►

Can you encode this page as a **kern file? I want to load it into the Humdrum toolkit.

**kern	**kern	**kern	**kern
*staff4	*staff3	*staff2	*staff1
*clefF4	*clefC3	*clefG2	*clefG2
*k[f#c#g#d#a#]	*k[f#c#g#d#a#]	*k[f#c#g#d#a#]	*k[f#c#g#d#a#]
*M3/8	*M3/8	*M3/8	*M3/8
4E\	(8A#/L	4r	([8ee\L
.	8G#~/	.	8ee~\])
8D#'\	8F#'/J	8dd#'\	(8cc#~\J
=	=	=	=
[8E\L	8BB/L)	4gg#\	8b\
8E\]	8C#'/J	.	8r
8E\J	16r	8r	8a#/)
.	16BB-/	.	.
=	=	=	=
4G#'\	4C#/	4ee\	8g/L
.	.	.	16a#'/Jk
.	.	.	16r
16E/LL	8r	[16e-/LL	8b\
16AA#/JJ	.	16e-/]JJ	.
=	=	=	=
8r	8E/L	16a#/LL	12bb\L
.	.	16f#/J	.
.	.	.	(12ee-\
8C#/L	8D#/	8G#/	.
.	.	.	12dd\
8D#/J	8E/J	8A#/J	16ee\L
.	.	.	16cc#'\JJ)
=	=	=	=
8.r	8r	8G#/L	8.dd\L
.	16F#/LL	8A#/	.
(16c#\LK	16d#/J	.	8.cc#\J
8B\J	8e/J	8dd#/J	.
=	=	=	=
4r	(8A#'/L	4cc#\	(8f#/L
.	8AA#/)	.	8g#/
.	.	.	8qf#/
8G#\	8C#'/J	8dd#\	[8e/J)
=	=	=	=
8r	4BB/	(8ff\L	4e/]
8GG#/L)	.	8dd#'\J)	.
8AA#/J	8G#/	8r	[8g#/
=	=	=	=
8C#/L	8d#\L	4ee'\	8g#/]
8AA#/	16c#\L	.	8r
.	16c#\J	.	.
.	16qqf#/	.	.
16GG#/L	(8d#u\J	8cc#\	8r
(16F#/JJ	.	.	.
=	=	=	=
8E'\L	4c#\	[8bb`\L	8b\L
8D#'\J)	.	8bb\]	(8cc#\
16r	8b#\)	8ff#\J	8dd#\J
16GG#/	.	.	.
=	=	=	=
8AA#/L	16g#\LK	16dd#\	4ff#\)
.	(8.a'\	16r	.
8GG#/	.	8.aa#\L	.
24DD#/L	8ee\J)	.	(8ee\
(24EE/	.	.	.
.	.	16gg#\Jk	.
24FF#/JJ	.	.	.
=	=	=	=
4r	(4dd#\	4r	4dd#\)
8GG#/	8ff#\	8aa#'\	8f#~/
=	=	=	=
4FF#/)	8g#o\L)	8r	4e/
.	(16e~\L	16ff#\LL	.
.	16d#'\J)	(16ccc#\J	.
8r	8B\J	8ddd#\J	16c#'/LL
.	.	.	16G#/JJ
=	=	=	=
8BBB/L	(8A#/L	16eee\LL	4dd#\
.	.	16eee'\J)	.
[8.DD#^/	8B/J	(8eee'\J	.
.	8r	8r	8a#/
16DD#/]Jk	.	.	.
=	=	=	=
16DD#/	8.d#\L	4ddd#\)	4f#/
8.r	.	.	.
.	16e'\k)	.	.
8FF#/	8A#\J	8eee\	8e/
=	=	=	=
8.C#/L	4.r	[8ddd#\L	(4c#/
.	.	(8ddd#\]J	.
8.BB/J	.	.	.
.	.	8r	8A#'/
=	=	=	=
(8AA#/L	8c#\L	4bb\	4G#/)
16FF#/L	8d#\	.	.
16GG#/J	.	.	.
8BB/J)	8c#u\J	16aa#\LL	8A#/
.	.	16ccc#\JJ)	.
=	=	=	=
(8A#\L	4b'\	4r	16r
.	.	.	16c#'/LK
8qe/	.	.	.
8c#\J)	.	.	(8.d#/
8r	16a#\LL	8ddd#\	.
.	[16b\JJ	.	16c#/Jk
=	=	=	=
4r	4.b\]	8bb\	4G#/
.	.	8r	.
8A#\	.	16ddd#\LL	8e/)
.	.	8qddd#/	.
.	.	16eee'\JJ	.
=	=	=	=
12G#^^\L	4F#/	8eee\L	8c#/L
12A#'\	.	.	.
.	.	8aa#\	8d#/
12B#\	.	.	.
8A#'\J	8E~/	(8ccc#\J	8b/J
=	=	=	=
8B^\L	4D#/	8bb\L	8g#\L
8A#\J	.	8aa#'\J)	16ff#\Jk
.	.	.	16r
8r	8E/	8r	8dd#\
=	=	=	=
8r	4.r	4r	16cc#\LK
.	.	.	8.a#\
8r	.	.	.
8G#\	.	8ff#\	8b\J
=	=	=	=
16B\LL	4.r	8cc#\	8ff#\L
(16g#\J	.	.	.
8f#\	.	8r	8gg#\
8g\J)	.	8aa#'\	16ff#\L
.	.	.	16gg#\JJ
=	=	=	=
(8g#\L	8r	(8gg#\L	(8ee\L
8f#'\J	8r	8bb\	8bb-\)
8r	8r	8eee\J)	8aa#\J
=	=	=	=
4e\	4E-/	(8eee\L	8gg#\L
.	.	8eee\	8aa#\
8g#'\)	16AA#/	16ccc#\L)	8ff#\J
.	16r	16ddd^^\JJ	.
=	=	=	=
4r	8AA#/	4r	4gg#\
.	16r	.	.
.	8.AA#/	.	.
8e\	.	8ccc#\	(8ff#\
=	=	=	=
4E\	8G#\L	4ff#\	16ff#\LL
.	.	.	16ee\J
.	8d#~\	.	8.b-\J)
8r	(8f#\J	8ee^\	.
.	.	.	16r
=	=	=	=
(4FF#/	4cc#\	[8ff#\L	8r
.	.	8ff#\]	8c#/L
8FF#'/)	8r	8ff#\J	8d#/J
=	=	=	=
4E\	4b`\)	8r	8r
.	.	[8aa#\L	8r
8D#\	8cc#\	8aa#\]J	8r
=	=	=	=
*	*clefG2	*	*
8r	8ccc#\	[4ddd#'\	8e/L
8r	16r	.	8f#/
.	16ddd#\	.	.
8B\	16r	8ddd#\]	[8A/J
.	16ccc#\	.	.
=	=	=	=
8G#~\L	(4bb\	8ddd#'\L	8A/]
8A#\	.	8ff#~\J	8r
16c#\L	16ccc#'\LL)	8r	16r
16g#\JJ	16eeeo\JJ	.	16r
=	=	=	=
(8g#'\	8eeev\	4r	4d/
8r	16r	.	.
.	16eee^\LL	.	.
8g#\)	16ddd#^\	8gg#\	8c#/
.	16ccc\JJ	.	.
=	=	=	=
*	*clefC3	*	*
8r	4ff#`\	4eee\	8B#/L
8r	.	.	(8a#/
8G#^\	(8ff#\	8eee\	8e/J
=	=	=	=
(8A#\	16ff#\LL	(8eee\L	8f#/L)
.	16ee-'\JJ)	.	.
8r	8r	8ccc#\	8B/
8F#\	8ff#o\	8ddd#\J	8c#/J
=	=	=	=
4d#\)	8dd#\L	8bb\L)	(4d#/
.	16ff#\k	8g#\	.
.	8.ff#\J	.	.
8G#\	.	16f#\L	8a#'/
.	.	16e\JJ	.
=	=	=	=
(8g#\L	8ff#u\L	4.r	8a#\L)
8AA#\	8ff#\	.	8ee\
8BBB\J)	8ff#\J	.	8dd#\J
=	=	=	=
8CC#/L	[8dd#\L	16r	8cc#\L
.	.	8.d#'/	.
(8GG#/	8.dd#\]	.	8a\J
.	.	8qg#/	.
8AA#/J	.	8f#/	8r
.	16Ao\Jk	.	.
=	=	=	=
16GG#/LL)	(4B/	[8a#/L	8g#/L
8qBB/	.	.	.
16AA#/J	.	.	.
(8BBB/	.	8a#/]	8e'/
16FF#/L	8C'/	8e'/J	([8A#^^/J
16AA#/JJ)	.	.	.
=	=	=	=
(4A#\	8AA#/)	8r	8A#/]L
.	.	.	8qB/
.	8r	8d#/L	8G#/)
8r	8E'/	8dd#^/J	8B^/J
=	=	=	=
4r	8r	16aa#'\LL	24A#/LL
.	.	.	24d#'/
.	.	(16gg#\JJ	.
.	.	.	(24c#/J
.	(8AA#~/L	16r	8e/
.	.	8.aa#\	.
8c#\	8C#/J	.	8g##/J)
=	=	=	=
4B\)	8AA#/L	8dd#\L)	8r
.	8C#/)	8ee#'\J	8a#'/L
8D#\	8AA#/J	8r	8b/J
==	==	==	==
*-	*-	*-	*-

◄

PROBLEM TO WORK ON
Extract each line of the records that contains the string "kern".

FULL ANSWER
Can you encode this page as a **kern file? I want to load it into the Humdrum toolkit.
**kern	**kern	**kern	**kern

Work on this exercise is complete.